=== Exercise requirements ===
Using the records below, report how many lines hold "RFID", with no extra text.

=== Excerpted data ===
-- Opening Marker --

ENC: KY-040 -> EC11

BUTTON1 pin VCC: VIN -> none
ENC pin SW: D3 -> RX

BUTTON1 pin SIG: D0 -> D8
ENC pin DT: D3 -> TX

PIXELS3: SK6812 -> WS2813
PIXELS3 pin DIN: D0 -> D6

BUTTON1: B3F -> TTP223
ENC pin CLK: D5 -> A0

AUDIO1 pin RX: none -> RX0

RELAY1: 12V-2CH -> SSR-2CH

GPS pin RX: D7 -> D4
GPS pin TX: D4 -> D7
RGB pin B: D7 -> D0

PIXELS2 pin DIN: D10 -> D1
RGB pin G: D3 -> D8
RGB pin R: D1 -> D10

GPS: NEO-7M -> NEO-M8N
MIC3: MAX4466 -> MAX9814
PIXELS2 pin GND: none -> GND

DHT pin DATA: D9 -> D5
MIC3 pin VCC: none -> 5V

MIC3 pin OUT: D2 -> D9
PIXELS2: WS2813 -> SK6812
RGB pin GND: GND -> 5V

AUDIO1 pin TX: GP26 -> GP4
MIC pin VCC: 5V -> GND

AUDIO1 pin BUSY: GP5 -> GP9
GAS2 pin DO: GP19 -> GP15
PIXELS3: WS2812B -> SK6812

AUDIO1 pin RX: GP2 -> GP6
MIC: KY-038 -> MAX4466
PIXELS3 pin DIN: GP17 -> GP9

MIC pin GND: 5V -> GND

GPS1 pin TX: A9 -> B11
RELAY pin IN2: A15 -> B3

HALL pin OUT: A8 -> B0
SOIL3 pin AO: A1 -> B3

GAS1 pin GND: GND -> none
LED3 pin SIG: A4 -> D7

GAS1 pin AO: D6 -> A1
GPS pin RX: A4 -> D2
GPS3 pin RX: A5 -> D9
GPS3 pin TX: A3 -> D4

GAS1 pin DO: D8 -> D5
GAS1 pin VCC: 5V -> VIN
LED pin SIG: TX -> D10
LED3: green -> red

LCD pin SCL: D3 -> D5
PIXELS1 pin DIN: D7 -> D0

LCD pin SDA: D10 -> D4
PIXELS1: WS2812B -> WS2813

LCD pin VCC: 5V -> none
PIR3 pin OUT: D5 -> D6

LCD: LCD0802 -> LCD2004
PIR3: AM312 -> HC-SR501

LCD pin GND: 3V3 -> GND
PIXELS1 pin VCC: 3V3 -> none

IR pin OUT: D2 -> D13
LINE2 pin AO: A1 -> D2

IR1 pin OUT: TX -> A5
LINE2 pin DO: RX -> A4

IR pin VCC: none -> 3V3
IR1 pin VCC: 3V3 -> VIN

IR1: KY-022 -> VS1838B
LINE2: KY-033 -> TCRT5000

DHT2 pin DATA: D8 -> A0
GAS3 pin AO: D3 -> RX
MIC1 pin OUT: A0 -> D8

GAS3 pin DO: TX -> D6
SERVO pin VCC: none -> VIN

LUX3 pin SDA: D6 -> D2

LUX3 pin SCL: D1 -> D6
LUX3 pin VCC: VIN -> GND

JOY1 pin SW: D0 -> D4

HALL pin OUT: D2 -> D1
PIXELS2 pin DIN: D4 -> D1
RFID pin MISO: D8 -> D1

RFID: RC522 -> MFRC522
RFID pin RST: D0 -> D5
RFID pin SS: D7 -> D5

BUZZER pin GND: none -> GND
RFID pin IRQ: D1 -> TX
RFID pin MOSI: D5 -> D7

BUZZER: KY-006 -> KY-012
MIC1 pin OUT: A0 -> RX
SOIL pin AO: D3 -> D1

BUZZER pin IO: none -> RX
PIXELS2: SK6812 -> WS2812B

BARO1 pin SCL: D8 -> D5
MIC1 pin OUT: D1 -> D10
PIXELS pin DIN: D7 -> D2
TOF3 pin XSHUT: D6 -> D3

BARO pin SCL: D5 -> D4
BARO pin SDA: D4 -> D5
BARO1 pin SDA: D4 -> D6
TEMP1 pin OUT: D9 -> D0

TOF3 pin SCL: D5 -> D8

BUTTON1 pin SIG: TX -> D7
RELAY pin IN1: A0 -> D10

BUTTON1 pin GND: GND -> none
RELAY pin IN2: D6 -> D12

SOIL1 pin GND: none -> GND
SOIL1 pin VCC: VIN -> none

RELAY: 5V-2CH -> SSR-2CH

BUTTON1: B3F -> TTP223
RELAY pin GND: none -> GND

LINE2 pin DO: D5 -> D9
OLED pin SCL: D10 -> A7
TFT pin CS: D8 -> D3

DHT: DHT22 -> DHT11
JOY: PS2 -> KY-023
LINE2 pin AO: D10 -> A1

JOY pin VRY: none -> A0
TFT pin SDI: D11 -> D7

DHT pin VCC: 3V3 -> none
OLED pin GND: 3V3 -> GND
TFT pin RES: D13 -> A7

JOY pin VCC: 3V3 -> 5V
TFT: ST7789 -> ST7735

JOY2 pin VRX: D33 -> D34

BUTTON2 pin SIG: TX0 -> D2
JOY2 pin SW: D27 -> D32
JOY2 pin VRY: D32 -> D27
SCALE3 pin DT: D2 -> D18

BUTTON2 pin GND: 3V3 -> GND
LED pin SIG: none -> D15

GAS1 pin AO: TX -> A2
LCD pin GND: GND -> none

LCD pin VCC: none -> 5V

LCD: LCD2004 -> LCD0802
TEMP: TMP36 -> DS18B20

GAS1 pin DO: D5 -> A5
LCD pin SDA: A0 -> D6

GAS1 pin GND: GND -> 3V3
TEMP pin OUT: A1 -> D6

-- Closing Marker --

=== Task answer ===
6